**YOUR OBJECTIVE:**
Nothing outside the stretch is wanted. Repeat exactly the lines of the listing below from the one that contains "brown plate G1:I1" through the one that contains "brown cone I2 level 2 -> lime cone I2 level 2", both ends included.

**MATERIALS PROVIDED:**
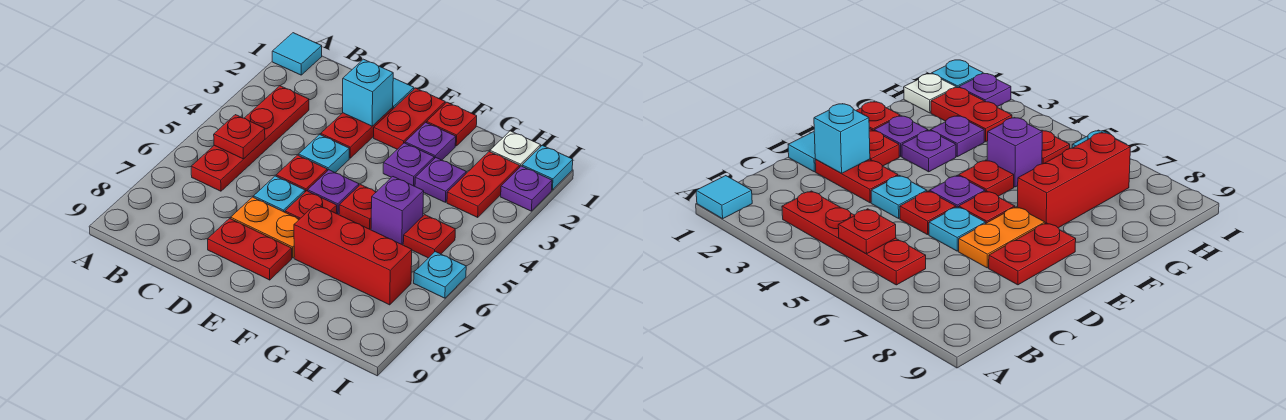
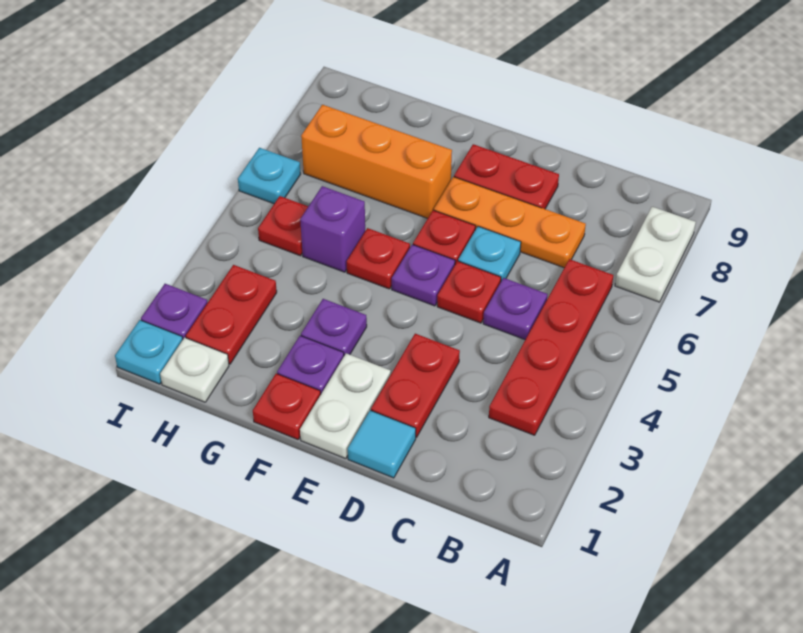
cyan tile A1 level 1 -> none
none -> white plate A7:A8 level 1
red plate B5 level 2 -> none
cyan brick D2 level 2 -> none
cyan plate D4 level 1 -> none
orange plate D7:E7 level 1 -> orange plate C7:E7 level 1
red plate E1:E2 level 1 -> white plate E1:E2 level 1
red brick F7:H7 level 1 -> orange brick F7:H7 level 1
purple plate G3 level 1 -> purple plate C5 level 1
---
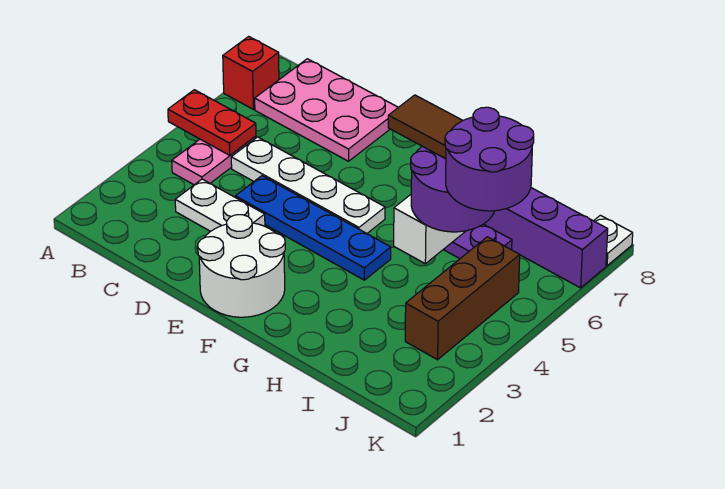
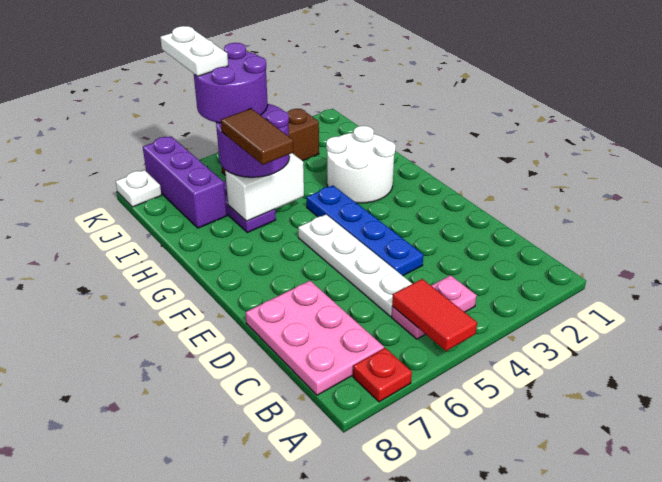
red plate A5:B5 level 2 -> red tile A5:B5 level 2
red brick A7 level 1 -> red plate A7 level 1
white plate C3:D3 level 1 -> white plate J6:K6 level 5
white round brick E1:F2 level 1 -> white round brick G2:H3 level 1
* * *
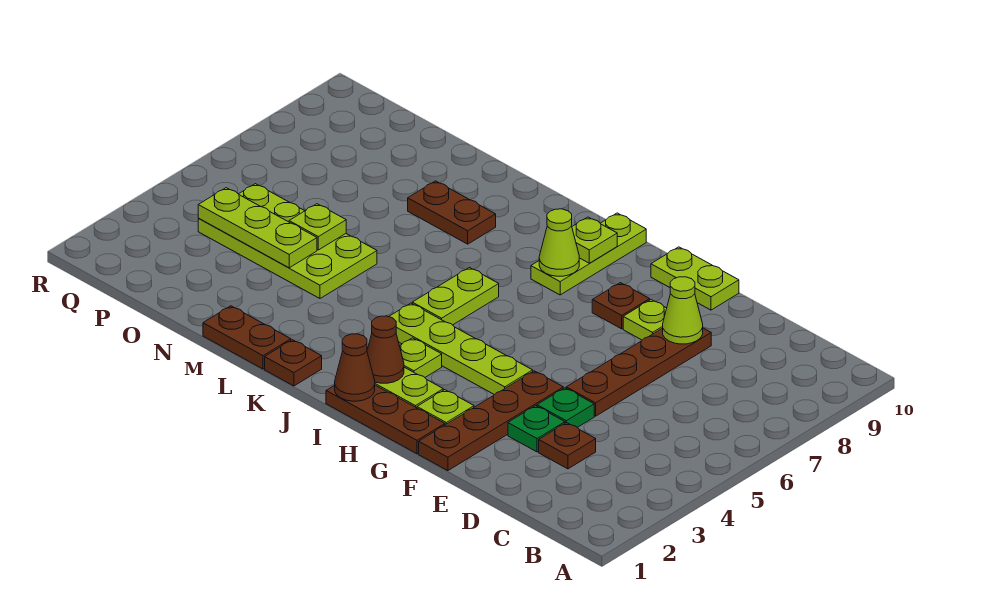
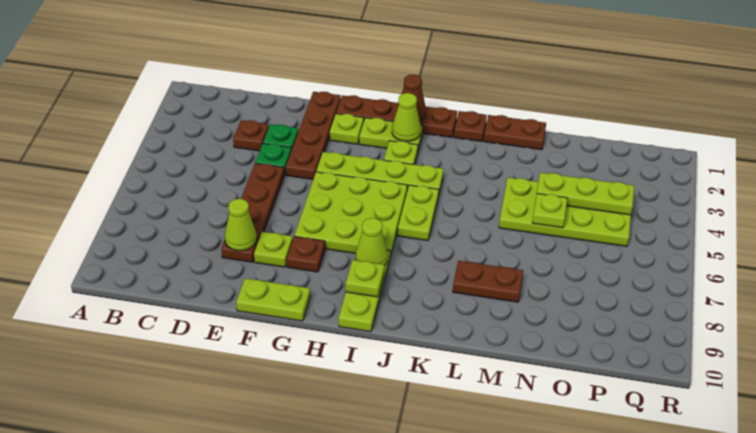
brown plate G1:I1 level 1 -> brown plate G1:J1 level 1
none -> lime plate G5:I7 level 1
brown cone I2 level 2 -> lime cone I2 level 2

**EXERCISE RESULT:**
brown plate G1:I1 level 1 -> brown plate G1:J1 level 1
none -> lime plate G5:I7 level 1
brown cone I2 level 2 -> lime cone I2 level 2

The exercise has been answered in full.